* _Your goal_: Print the lines that run from the line with "DIGITS3 pin CLK: 4 -> RX" to the line with "MIC1 pin OUT: RX -> A2", keeping both end lines, exactly as they appear in the entries below, and nothing else.

* _Material for the task_:

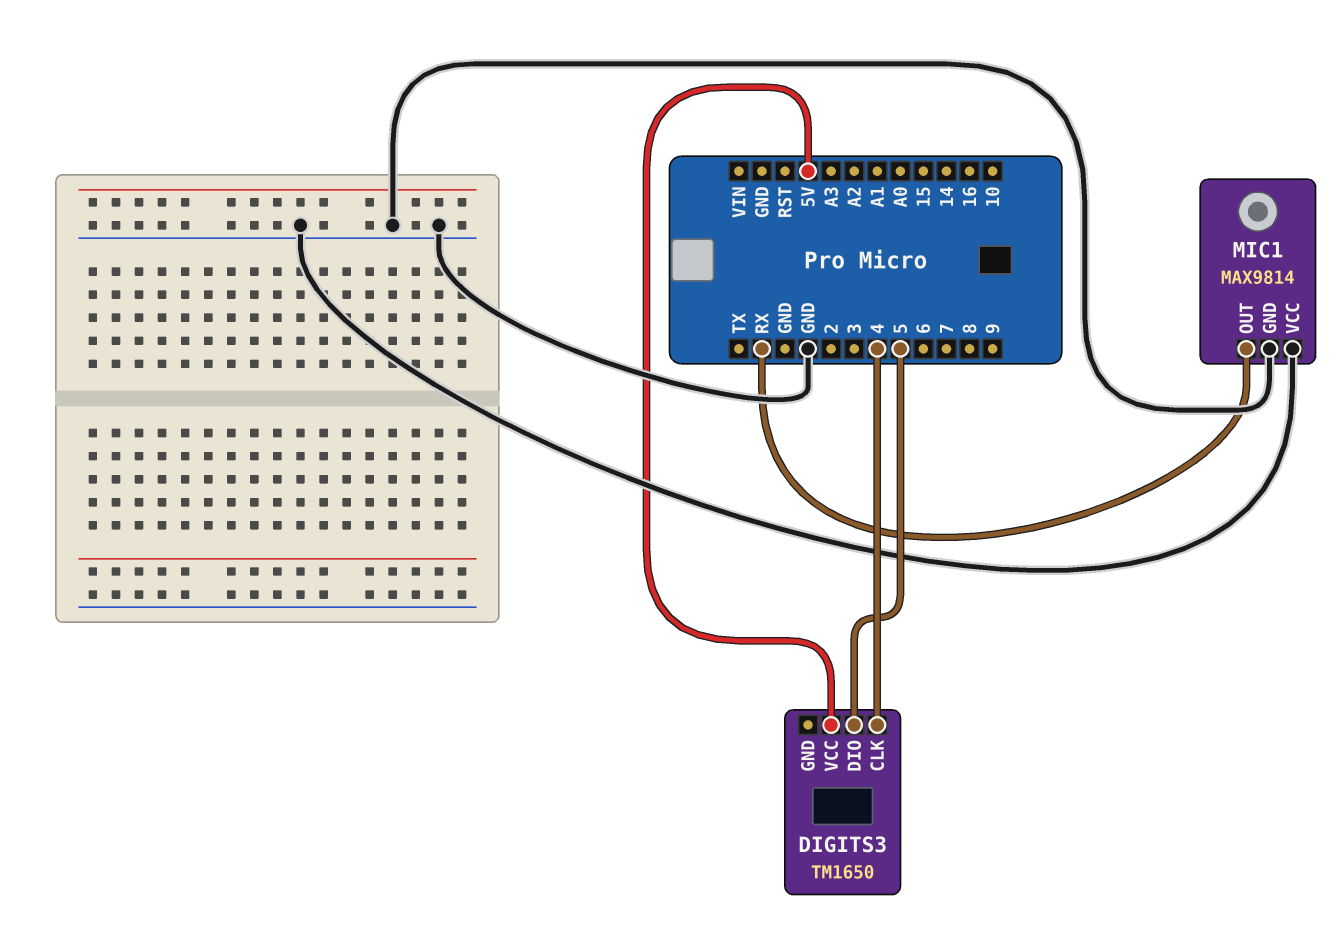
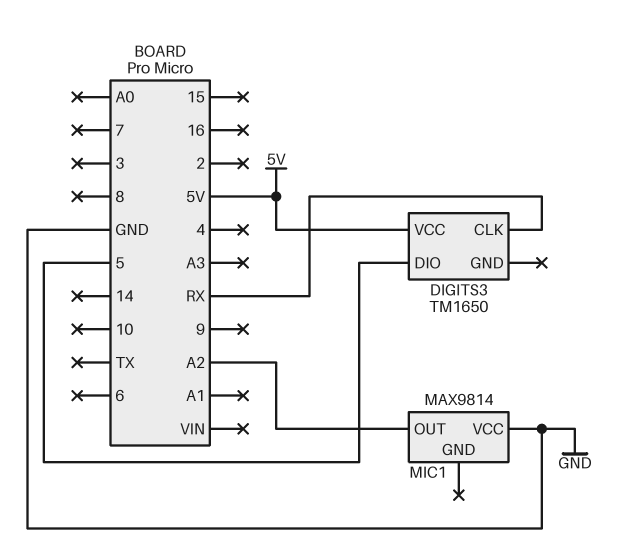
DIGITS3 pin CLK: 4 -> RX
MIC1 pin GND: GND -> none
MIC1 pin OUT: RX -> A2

---

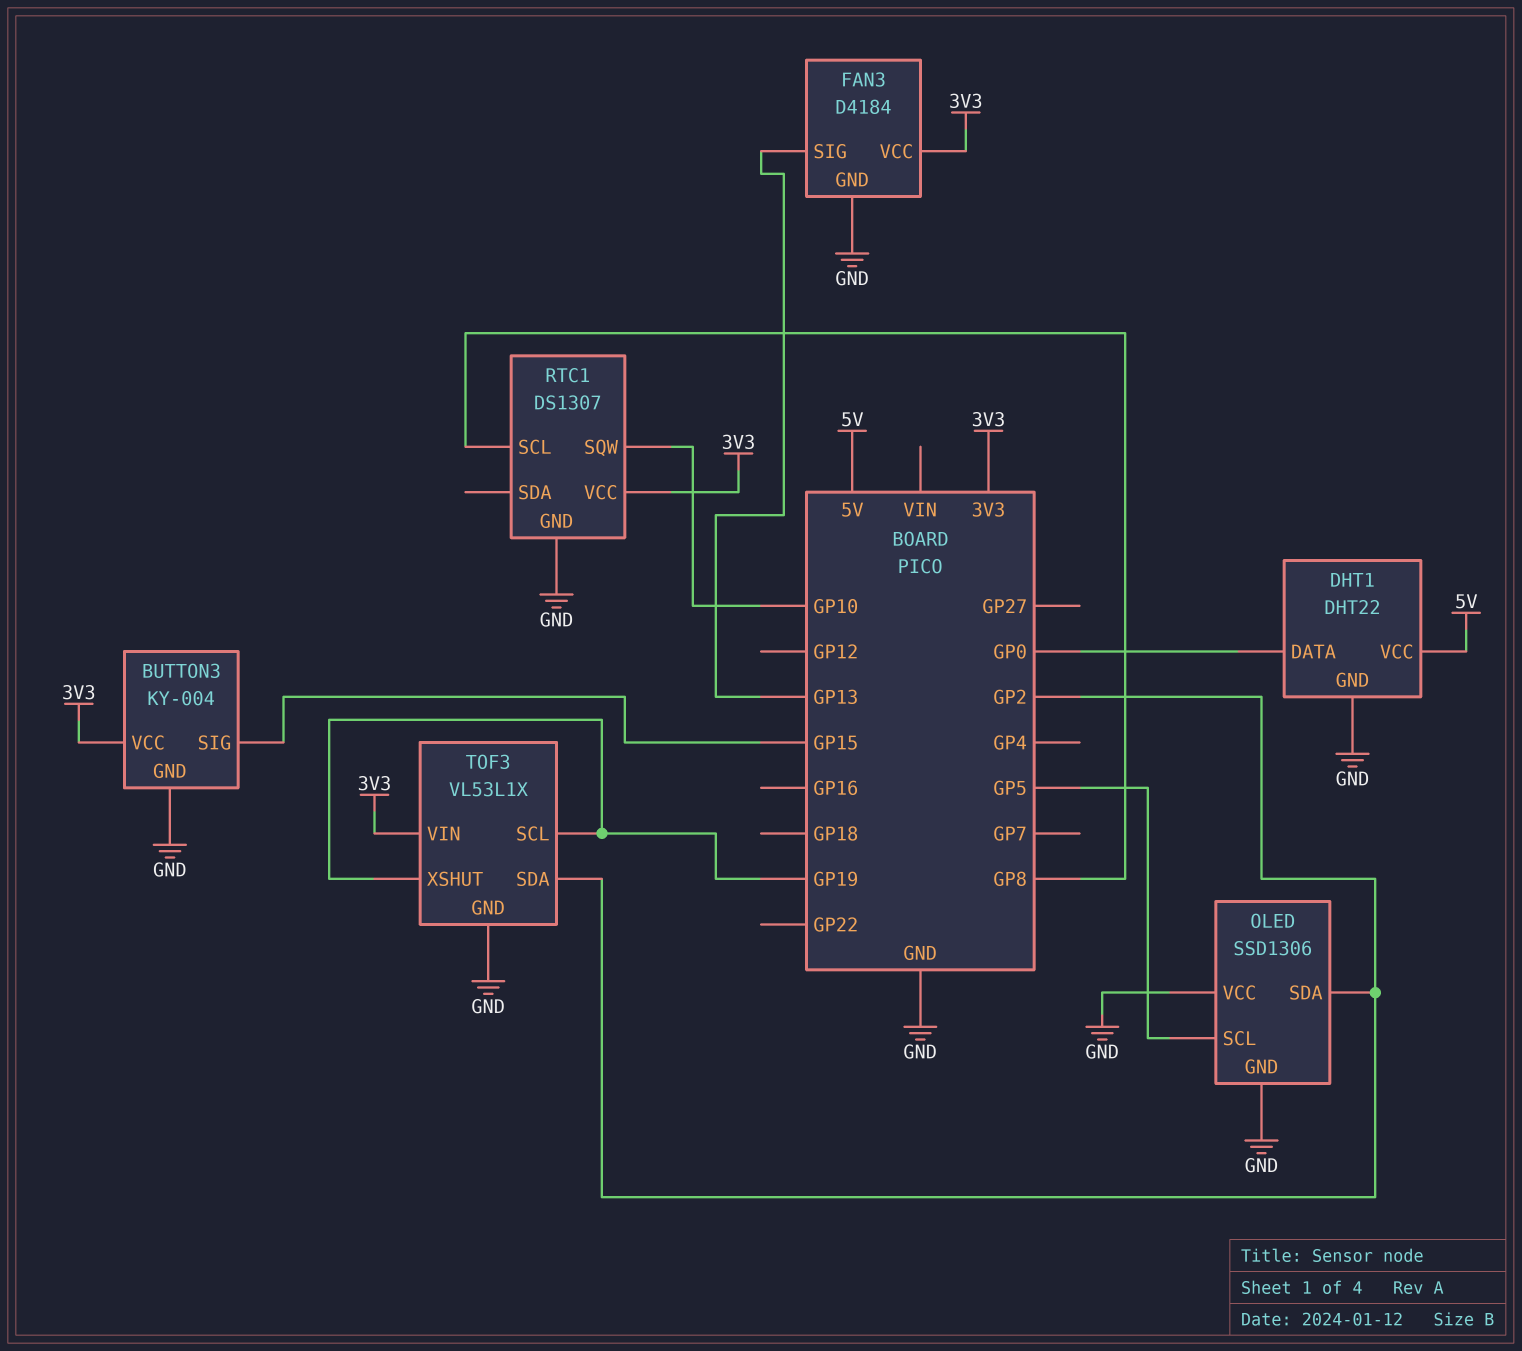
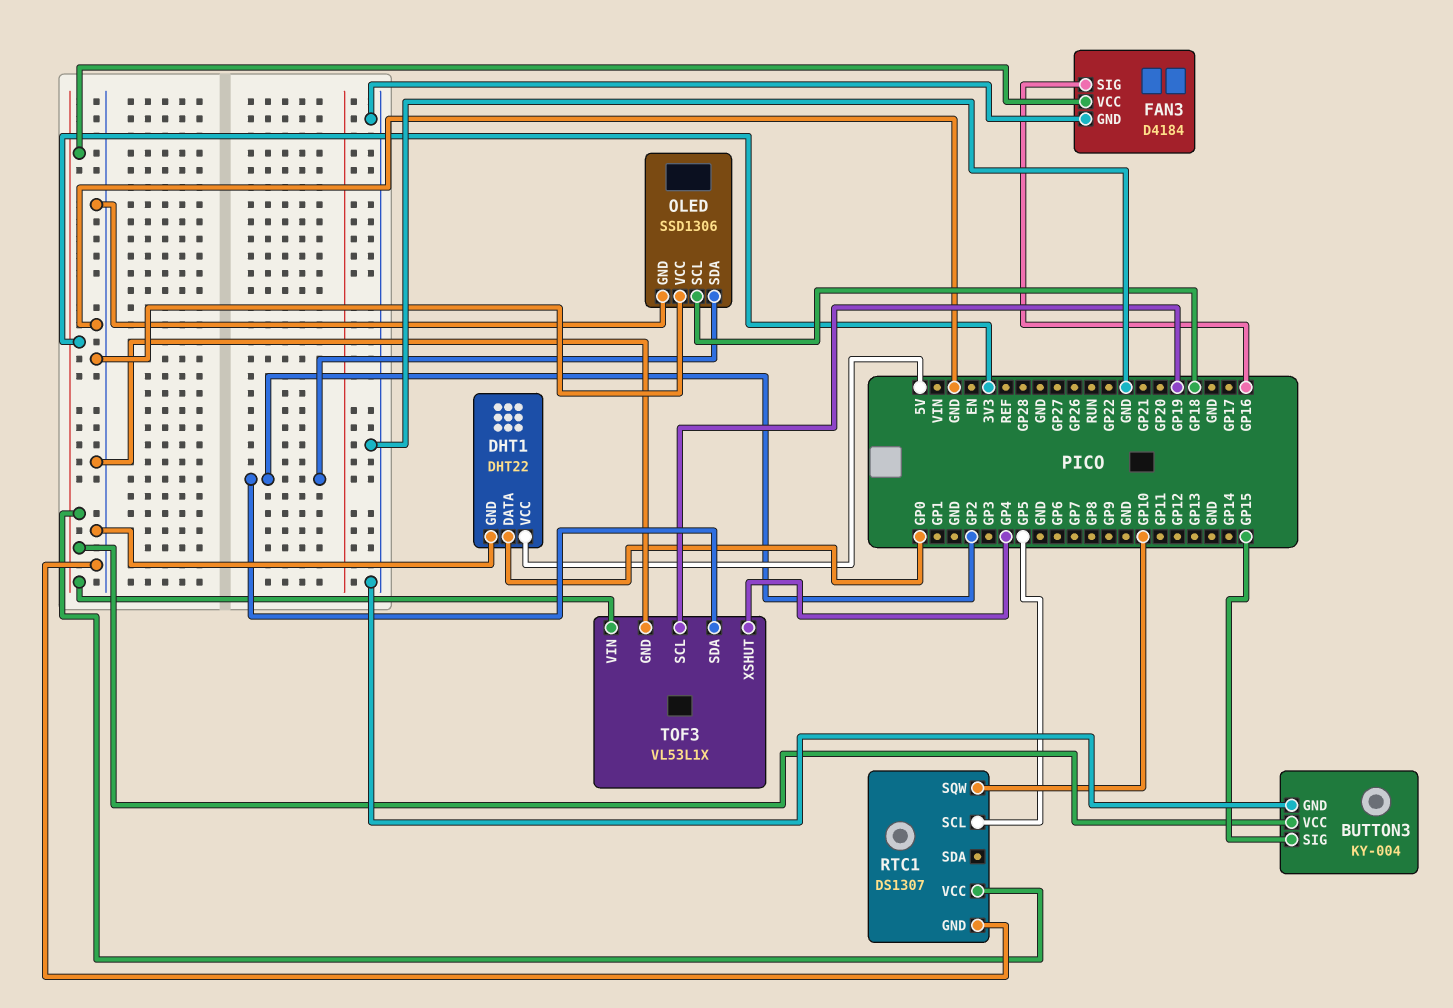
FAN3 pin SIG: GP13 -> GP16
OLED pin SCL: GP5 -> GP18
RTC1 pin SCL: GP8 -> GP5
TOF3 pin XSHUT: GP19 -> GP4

* * *

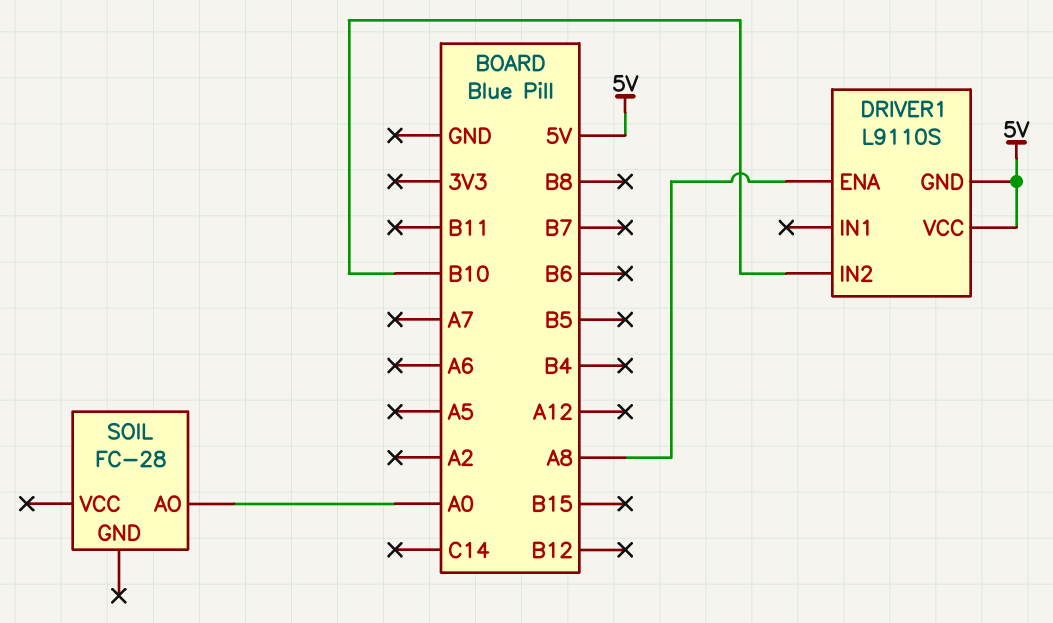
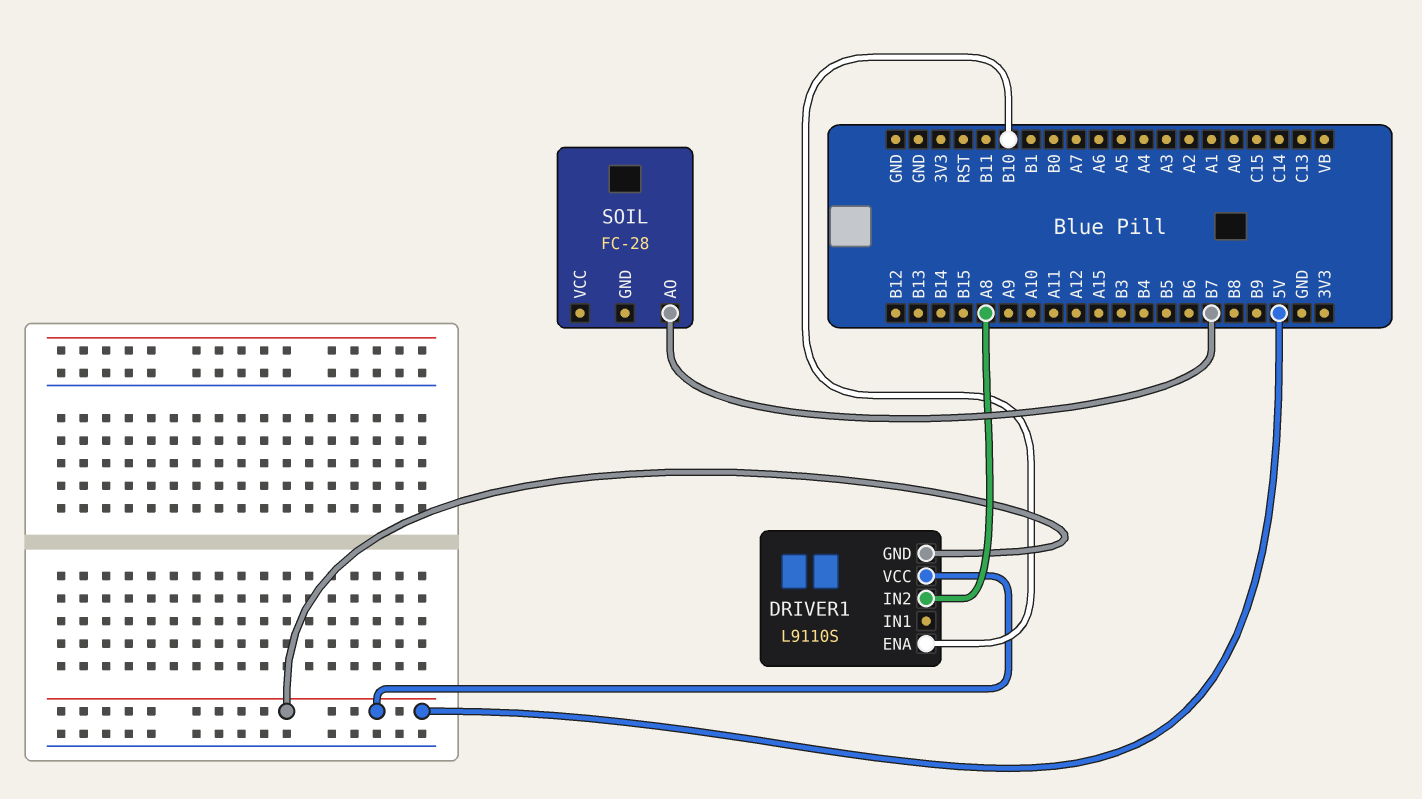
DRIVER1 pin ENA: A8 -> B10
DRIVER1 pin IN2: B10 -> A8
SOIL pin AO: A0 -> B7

* _Solved exercise_:
DIGITS3 pin CLK: 4 -> RX
MIC1 pin GND: GND -> none
MIC1 pin OUT: RX -> A2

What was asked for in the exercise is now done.